**EXERCISE INSTRUCTIONS**: Transcribe every entry that follows exactly, omitting all pictures.

**EXCERPTED RECORDS**:
-=-=-

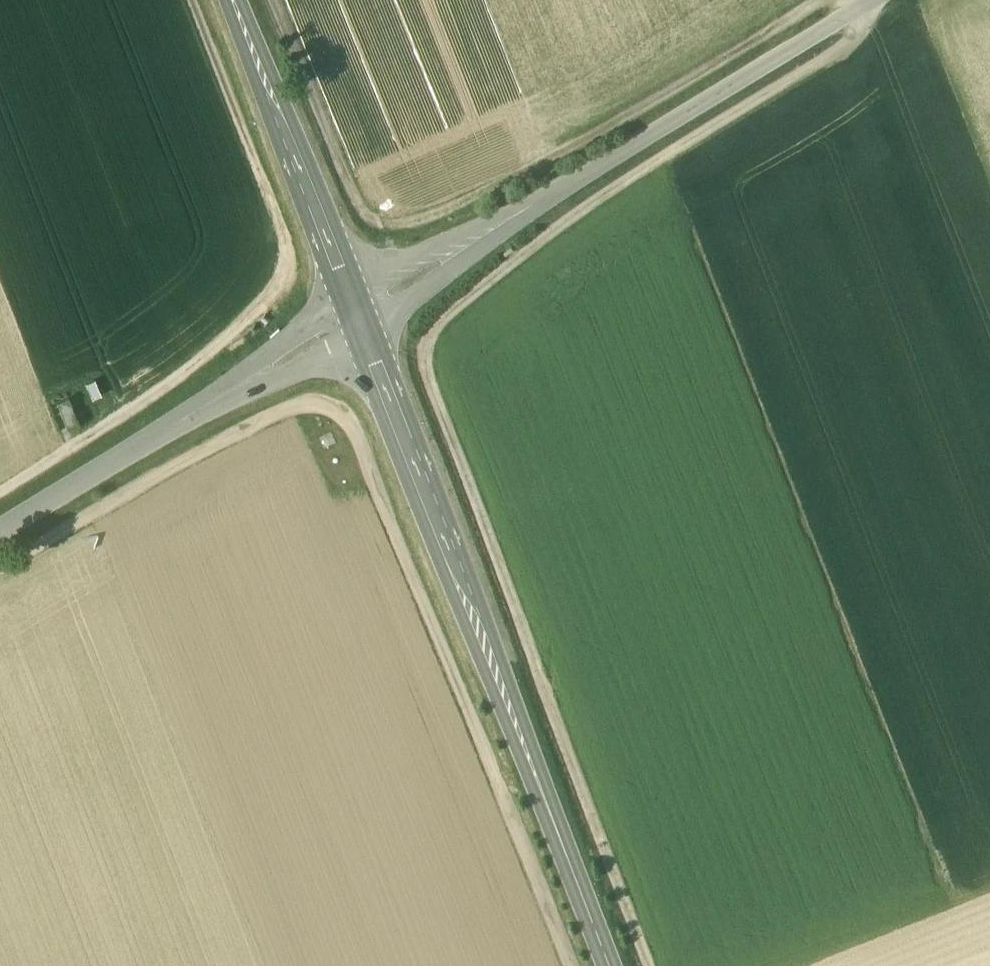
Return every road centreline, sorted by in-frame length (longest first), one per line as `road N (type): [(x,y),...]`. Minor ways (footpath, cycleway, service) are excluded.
road 1 (track): [(845,0),(866,29),(845,48),(598,197),(431,331),(424,347),(653,965)]
road 2 (track): [(0,568),(204,452),(304,408),(345,416),(364,439),(571,965)]
road 3 (track): [(272,0),(353,199),(369,218),(398,224),(452,208),(825,0)]
road 4 (tertiary): [(608,965),(354,311)]
road 5 (track): [(189,0),(291,263),(285,287),(265,311),(115,421),(0,492)]
road 6 (residential): [(872,0),(354,311)]
road 7 (unclassified): [(354,311),(0,534)]
road 8 (tertiary): [(354,311),(230,0)]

-=-=-

**ANSWER TO THIS EXERCISE**:
Return every road centreline, sorted by in-frame length (longest first), one per line as `road N (type): [(x,y),...]`. Minor ways (footpath, cycleway, service) are excluded.
road 1 (track): [(845,0),(866,29),(845,48),(598,197),(431,331),(424,347),(653,965)]
road 2 (track): [(0,568),(204,452),(304,408),(345,416),(364,439),(571,965)]
road 3 (track): [(272,0),(353,199),(369,218),(398,224),(452,208),(825,0)]
road 4 (tertiary): [(608,965),(354,311)]
road 5 (track): [(189,0),(291,263),(285,287),(265,311),(115,421),(0,492)]
road 6 (residential): [(872,0),(354,311)]
road 7 (unclassified): [(354,311),(0,534)]
road 8 (tertiary): [(354,311),(230,0)]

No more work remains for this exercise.